START Records provided
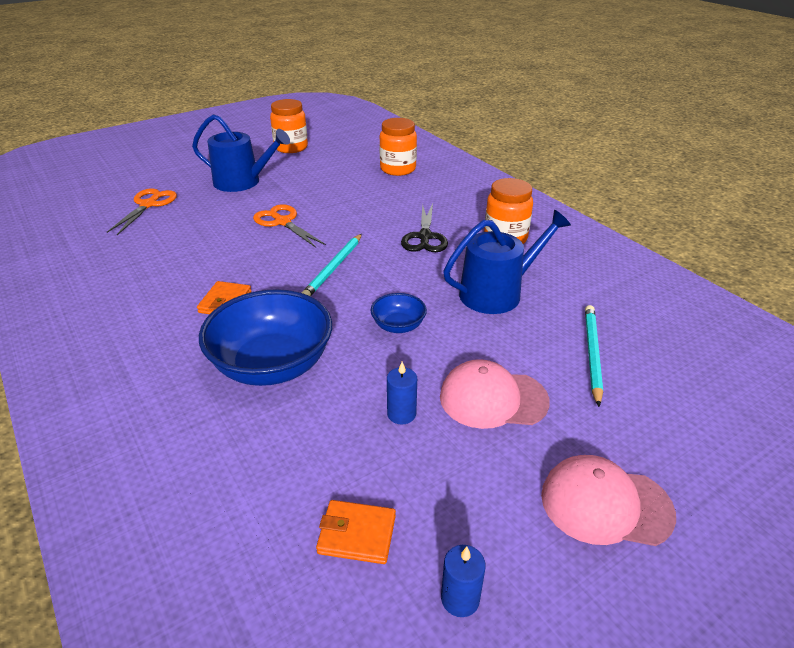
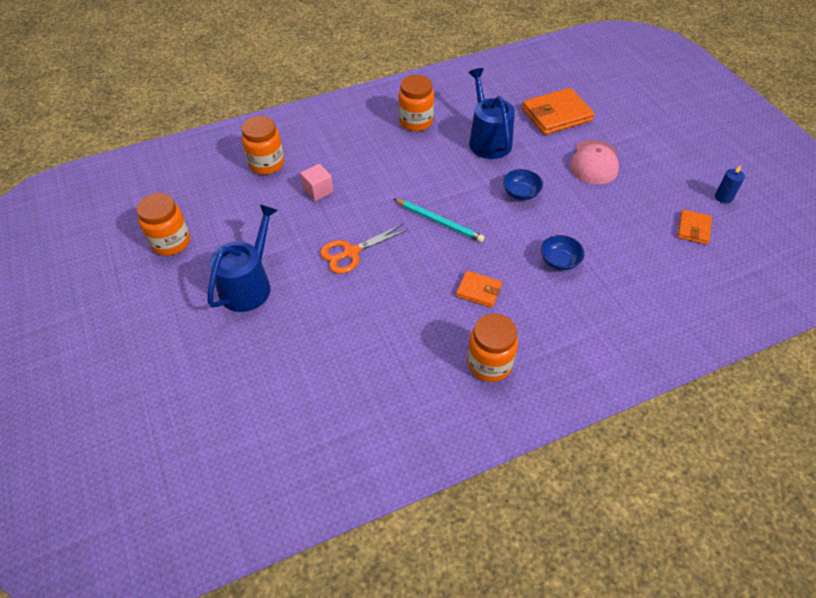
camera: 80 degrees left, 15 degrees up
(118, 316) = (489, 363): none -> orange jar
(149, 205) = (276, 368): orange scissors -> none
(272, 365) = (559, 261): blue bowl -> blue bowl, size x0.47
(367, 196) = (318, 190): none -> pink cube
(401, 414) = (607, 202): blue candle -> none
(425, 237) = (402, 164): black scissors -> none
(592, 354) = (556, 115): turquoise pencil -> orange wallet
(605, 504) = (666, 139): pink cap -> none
END Records provided
Problem description —
Which lines of the entries above contain the string "scissors"? Copy each one.

Response to this exercise —
(149, 205) = (276, 368): orange scissors -> none
(425, 237) = (402, 164): black scissors -> none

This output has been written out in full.